- **Data records**:
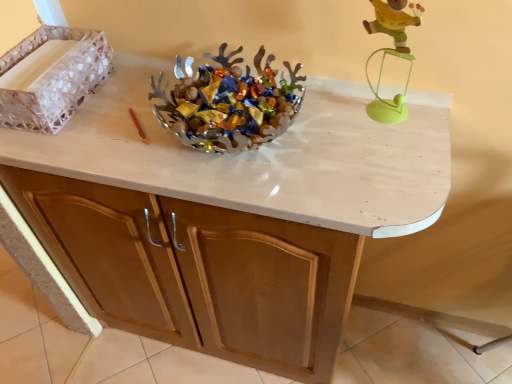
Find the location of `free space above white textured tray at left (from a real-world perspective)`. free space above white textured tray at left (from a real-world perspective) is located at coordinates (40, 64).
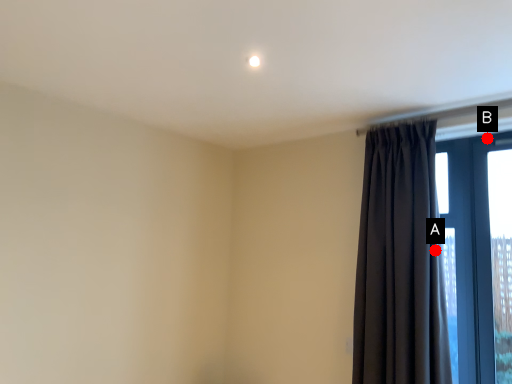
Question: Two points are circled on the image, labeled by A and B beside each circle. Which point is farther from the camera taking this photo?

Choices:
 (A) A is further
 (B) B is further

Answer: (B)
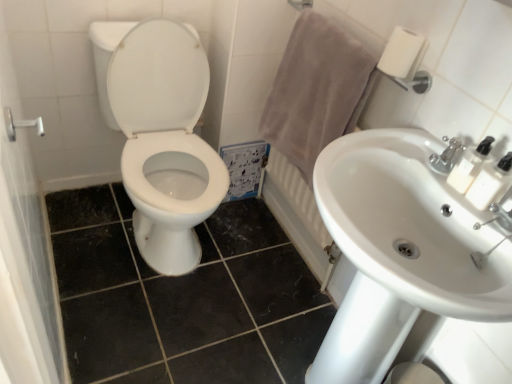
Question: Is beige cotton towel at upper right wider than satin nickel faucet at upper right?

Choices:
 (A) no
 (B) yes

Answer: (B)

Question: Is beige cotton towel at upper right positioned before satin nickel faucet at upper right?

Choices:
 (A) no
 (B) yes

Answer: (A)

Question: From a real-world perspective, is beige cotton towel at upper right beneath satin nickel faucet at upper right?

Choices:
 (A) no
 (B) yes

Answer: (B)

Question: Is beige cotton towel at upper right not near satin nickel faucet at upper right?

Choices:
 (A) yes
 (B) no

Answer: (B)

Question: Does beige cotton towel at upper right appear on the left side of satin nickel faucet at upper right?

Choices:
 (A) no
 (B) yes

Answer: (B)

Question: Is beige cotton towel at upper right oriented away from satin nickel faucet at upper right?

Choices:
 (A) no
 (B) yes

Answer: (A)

- **Exercise description**: Update the rows above by replacing every "satin nickel faucet" with "brushed steel faucet" and leaving all other text unchanged. Leave the pictures out of your answer.

- **Solution to the problem**:
Find the location of `free space above white textured tray at left (from a real-world perspective)`. free space above white textured tray at left (from a real-world perspective) is located at coordinates (40, 64).
Question: Two points are circled on the image, labeled by A and B beside each circle. Which point is farther from the camera taking this photo?

Choices:
 (A) A is further
 (B) B is further

Answer: (B)
Question: Is beige cotton towel at upper right wider than brushed steel faucet at upper right?

Choices:
 (A) no
 (B) yes

Answer: (B)

Question: Is beige cotton towel at upper right positioned before brushed steel faucet at upper right?

Choices:
 (A) no
 (B) yes

Answer: (A)

Question: From a real-world perspective, is beige cotton towel at upper right beneath brushed steel faucet at upper right?

Choices:
 (A) no
 (B) yes

Answer: (B)

Question: Is beige cotton towel at upper right not near brushed steel faucet at upper right?

Choices:
 (A) yes
 (B) no

Answer: (B)

Question: Does beige cotton towel at upper right appear on the left side of brushed steel faucet at upper right?

Choices:
 (A) no
 (B) yes

Answer: (B)

Question: Is beige cotton towel at upper right oriented away from brushed steel faucet at upper right?

Choices:
 (A) no
 (B) yes

Answer: (A)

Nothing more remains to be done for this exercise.